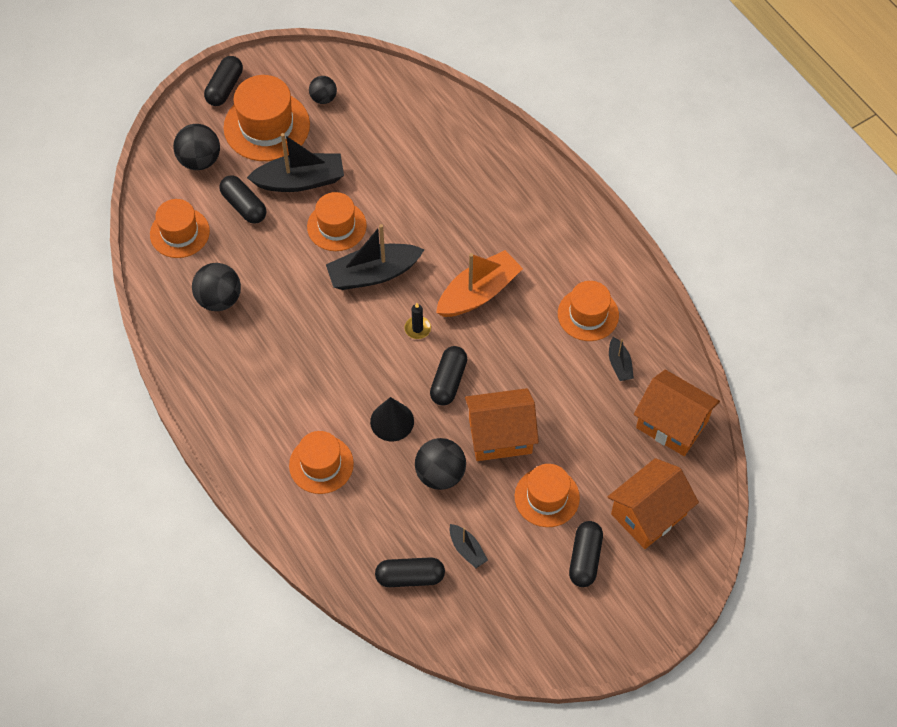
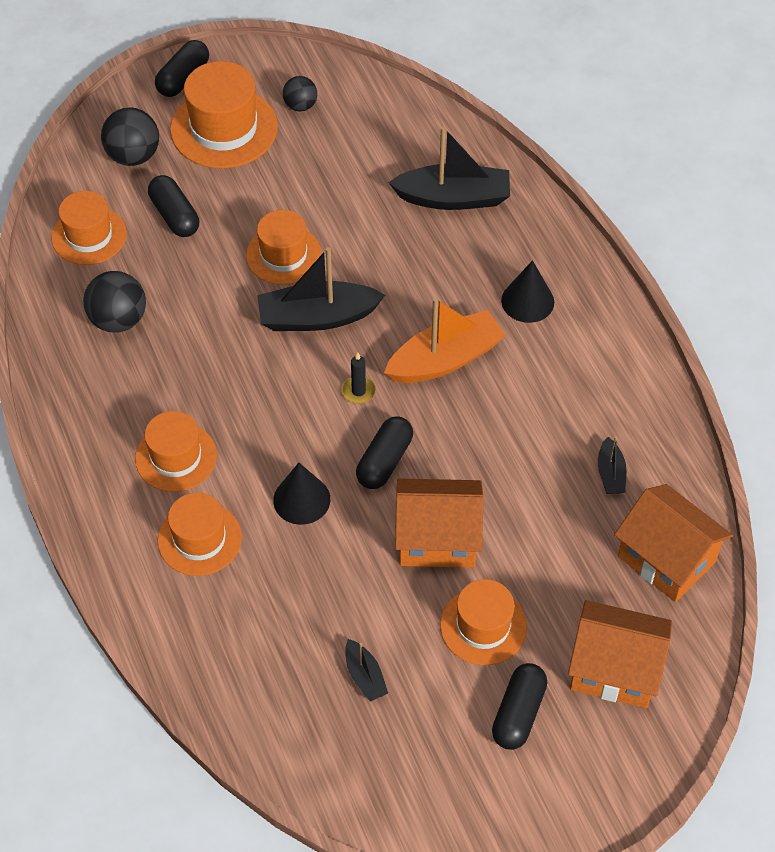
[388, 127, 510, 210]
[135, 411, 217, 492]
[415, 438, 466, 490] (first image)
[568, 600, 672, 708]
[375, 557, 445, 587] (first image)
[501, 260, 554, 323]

++++++++

Assigned task — The listing is to be repeated word for word, with all pictures omitted.

Response to the exercise —
[388, 127, 510, 210]
[135, 411, 217, 492]
[415, 438, 466, 490] (first image)
[568, 600, 672, 708]
[375, 557, 445, 587] (first image)
[501, 260, 554, 323]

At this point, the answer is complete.